__Exercise prompt__.
Locate the line that contains "TFT3 pin CS: D6 -> D3". Copy it and every following line through the end of the records, exactly, and include nothing else.

__Data records__.
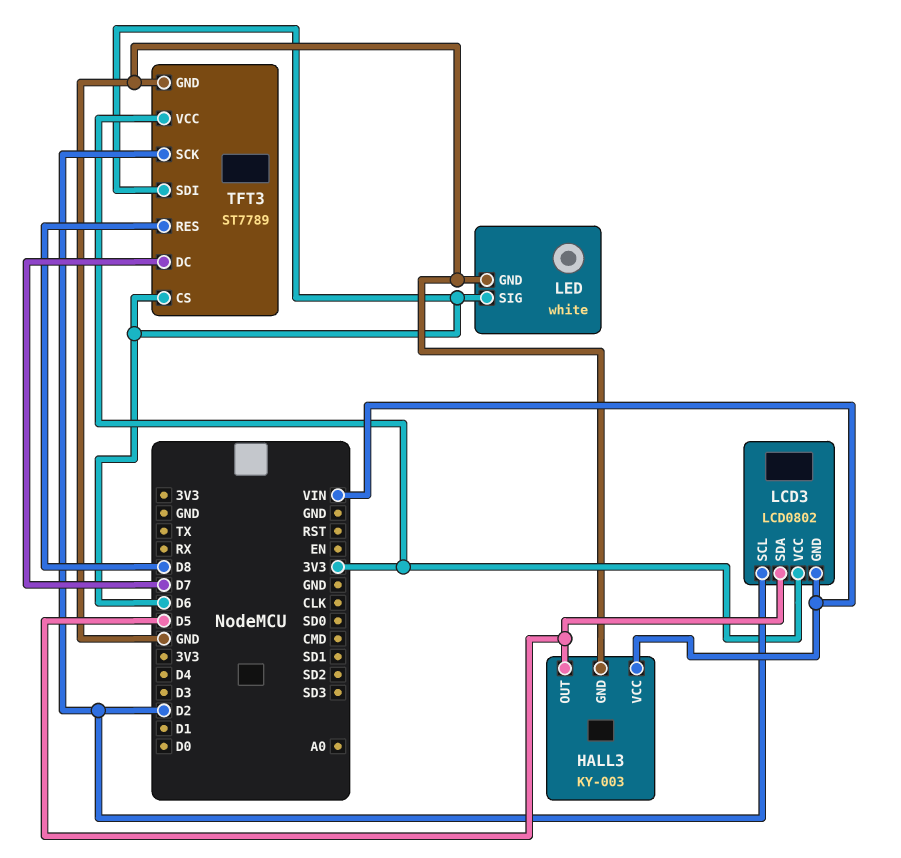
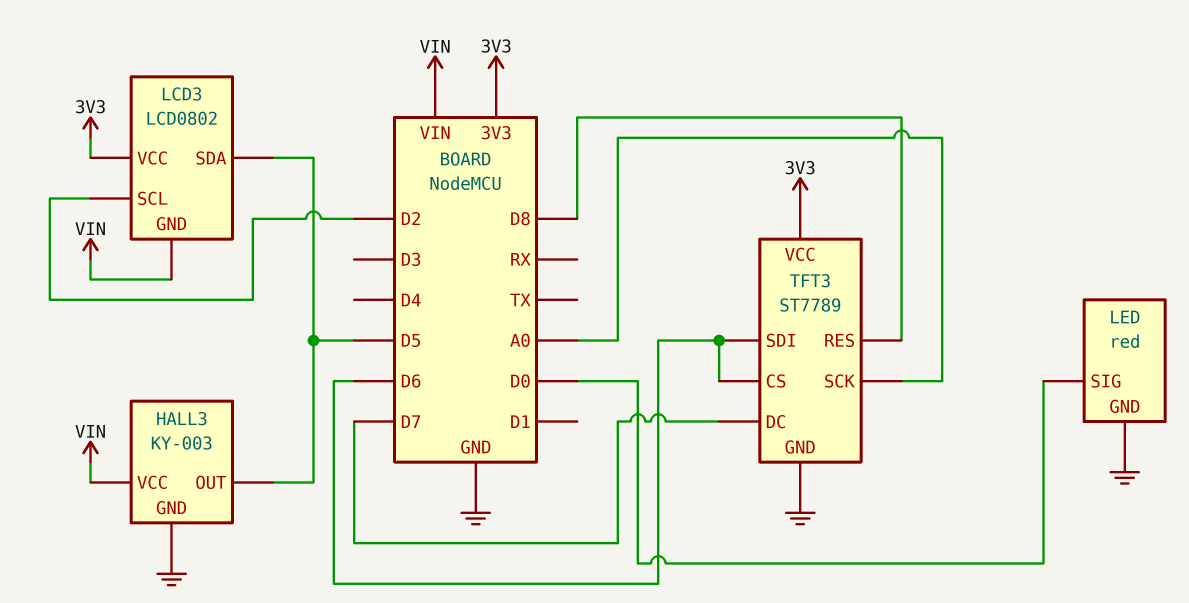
LED: white -> red
LED pin SIG: D6 -> D0
TFT3 pin SCK: D2 -> A0

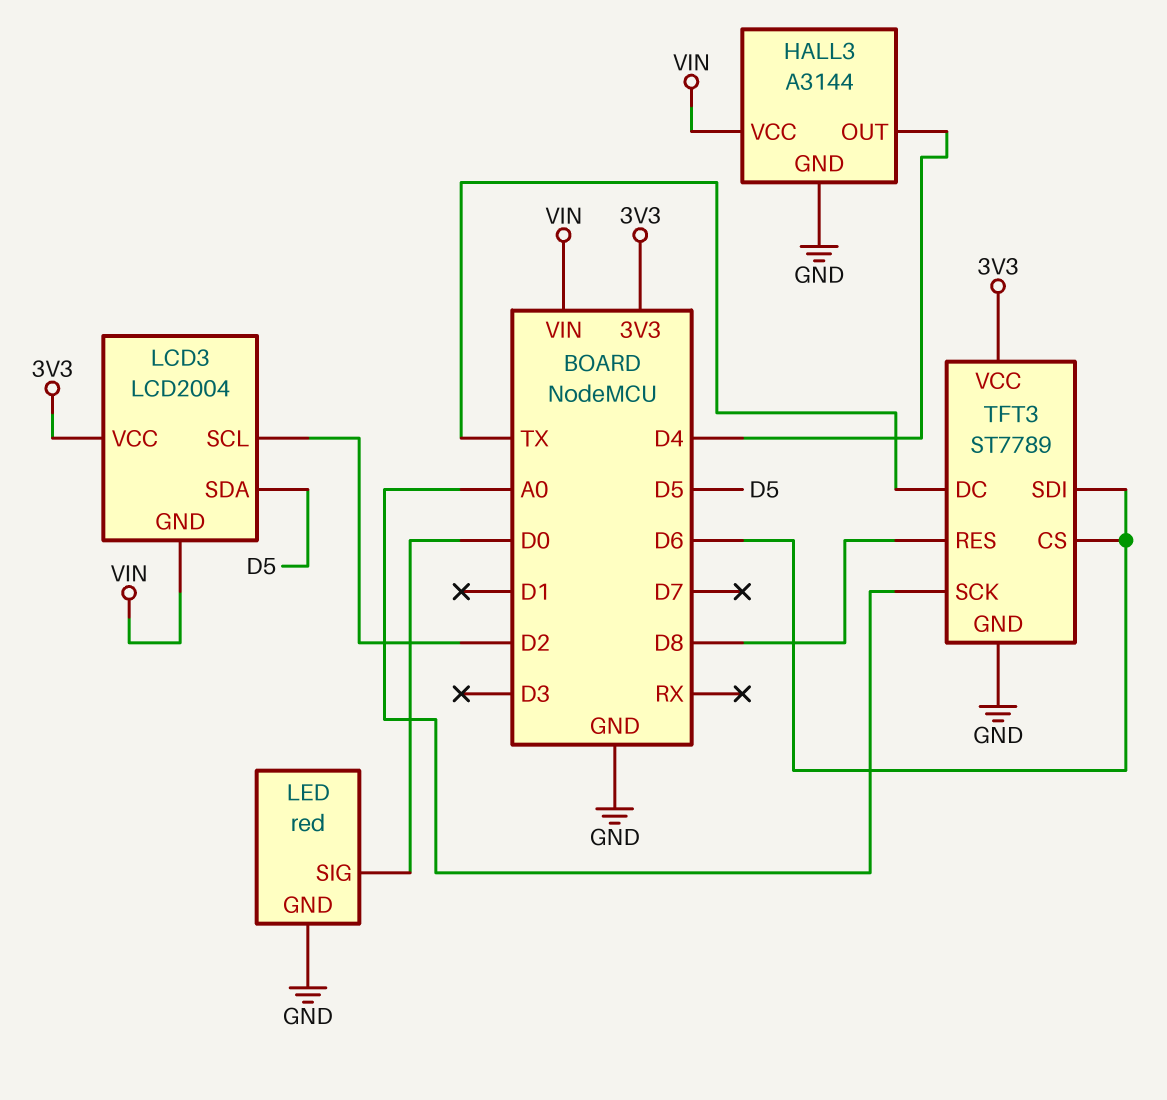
HALL3: KY-003 -> A3144
HALL3 pin OUT: D5 -> D4
LCD3: LCD0802 -> LCD2004
TFT3 pin DC: D7 -> TX

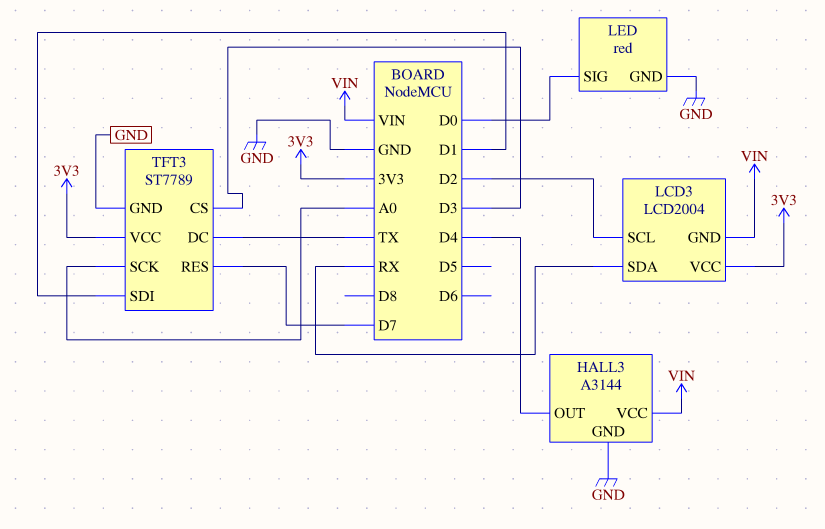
LCD3 pin SDA: D5 -> RX
TFT3 pin CS: D6 -> D3
TFT3 pin RES: D8 -> D7
TFT3 pin SDI: D6 -> D1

__Task output__.
TFT3 pin CS: D6 -> D3
TFT3 pin RES: D8 -> D7
TFT3 pin SDI: D6 -> D1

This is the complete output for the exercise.